Problem details => Please repeat the lines below exactly. Begin with the line containing "recolor: TURQUOISE SPRAY" and go on through the line containing "delete: RED HAT (579,533)".

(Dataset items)

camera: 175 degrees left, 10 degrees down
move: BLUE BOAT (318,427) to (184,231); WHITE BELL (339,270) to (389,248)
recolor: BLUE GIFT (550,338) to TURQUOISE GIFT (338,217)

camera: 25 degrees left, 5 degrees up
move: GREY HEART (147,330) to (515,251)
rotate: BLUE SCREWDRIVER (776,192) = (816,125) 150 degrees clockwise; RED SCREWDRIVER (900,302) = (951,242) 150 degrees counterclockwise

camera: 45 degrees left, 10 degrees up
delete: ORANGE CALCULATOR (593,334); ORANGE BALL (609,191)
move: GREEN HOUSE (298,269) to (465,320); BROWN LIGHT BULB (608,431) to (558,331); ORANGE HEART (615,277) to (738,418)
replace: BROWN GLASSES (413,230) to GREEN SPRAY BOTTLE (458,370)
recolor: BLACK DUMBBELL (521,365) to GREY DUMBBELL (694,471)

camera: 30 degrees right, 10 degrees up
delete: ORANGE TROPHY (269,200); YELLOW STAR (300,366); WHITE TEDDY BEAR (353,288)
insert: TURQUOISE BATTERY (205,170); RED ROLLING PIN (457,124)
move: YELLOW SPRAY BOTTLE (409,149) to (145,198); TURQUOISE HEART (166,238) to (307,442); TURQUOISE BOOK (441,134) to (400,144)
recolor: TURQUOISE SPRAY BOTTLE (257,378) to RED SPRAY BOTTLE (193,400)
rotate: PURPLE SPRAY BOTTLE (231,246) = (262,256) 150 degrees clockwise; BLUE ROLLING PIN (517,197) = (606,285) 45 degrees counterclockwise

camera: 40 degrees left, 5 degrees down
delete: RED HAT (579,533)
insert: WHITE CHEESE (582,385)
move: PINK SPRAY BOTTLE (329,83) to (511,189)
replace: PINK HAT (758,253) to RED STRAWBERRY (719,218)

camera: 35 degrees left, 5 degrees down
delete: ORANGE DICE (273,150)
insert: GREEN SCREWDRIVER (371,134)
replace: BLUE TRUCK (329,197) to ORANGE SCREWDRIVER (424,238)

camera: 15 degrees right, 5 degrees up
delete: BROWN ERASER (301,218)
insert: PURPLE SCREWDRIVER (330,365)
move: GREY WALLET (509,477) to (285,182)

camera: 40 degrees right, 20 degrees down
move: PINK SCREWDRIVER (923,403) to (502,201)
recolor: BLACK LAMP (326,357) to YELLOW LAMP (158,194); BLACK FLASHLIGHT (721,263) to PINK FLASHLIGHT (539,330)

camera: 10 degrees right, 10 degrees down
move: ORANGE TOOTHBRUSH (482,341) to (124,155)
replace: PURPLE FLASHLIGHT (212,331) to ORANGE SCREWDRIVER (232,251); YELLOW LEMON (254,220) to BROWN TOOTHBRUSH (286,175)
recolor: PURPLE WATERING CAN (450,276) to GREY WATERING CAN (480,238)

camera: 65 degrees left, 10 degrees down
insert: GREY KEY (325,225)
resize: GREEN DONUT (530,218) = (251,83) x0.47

Reply =>
recolor: TURQUOISE SPRAY BOTTLE (257,378) to RED SPRAY BOTTLE (193,400)
rotate: PURPLE SPRAY BOTTLE (231,246) = (262,256) 150 degrees clockwise; BLUE ROLLING PIN (517,197) = (606,285) 45 degrees counterclockwise

camera: 40 degrees left, 5 degrees down
delete: RED HAT (579,533)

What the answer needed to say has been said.